--- THE TASK ---
Write each line out exactly, from the one containing "cyan star: (28, 222) -> (74, 175), moved" through the final line of the data, and keep pictures out of the copy.

--- MATERIAL FOR THIS EXERCISE ---
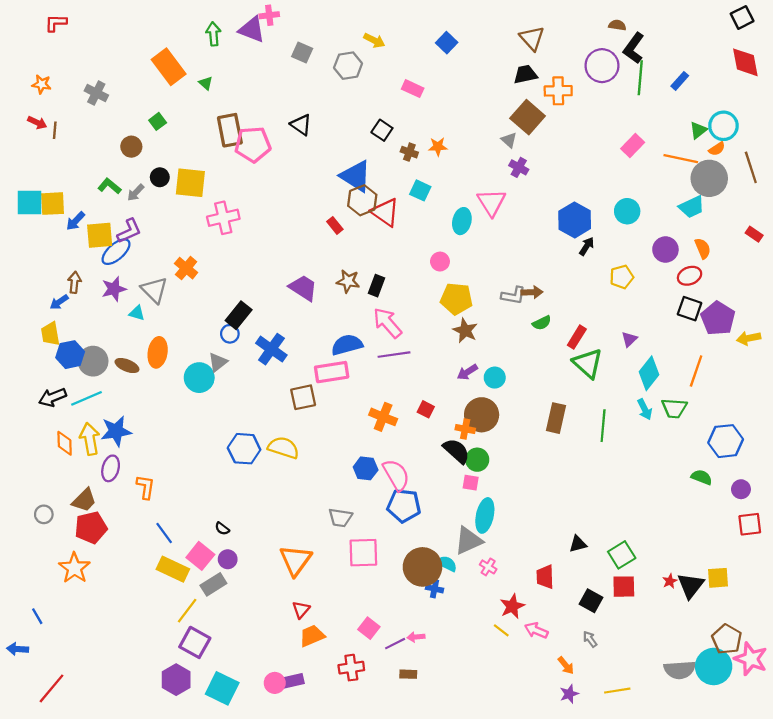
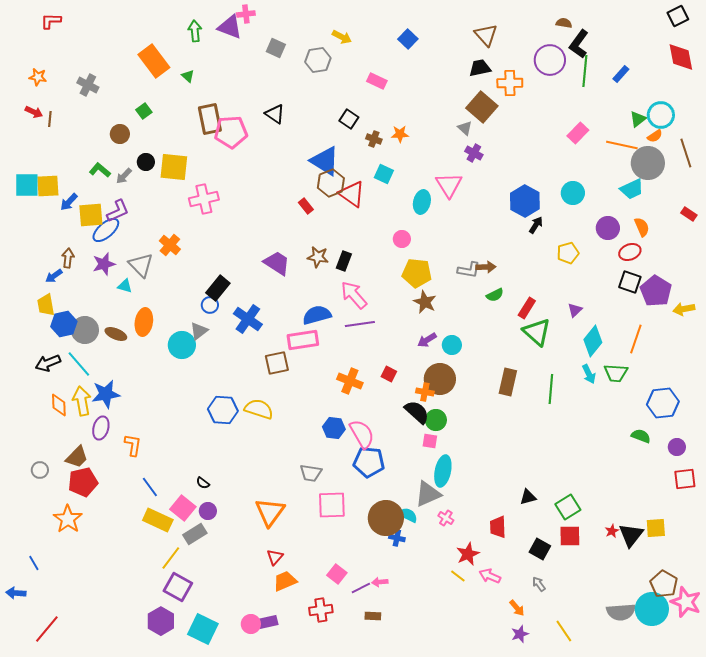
cyan line: (86, 398) -> (79, 364), turned 72
yellow line: (617, 691) -> (564, 631), turned 65

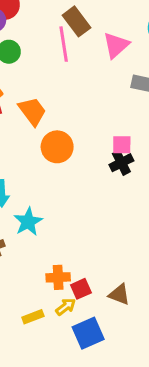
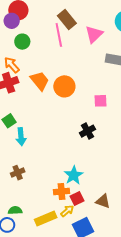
orange circle: (57, 147) -> (64, 86), moved
black cross: (121, 163) -> (88, 131), moved
cyan star: (28, 222) -> (74, 175), moved
yellow rectangle: (33, 317) -> (46, 218), size x1.5

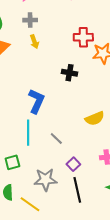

--- OUTPUT OF THE TASK ---
cyan star: (28, 222) -> (74, 175), moved
yellow rectangle: (33, 317) -> (46, 218), size x1.5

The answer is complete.